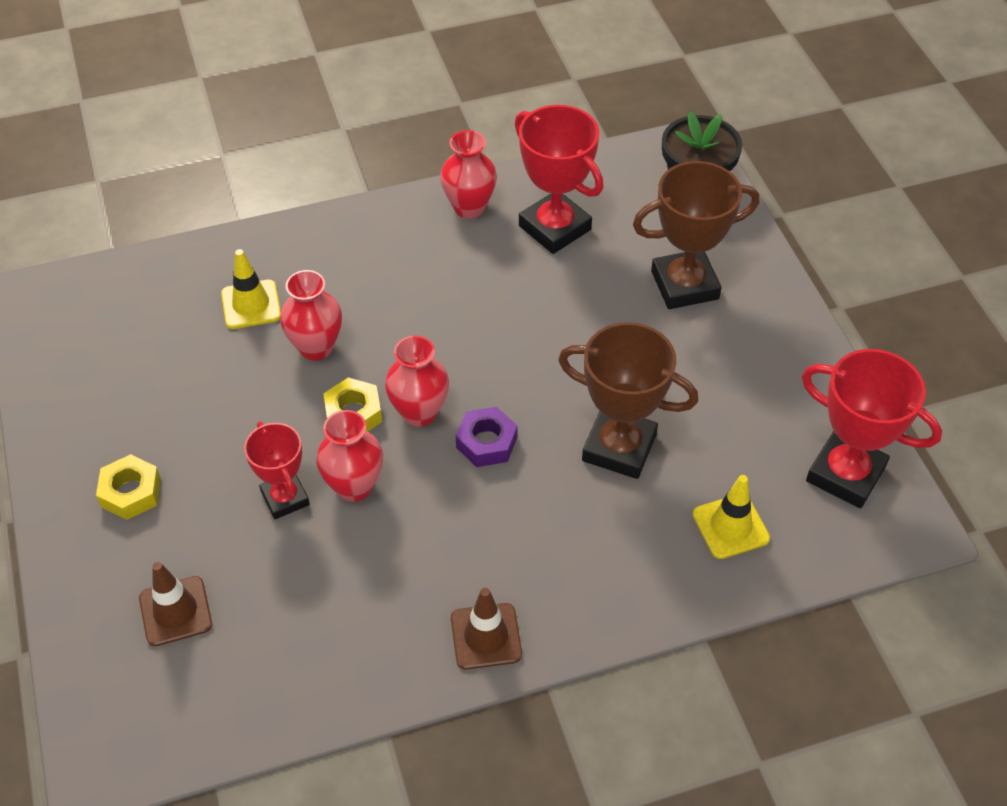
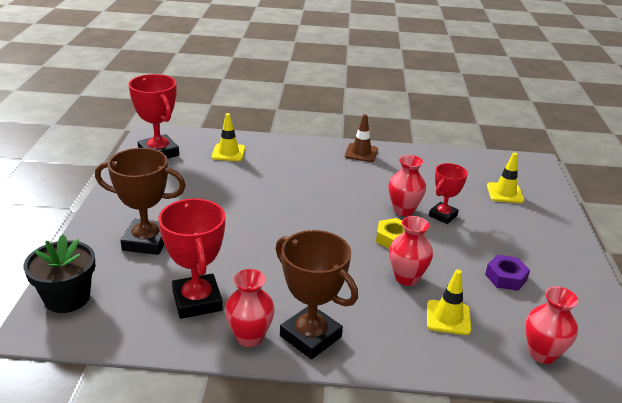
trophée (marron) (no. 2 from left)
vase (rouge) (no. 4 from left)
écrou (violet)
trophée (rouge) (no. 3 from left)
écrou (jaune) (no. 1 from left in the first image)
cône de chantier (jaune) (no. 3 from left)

----------------

Every entry above needs to be retyped exactly; drop the pictures.

trophée (marron) (no. 2 from left)
vase (rouge) (no. 4 from left)
écrou (violet)
trophée (rouge) (no. 3 from left)
écrou (jaune) (no. 1 from left in the first image)
cône de chantier (jaune) (no. 3 from left)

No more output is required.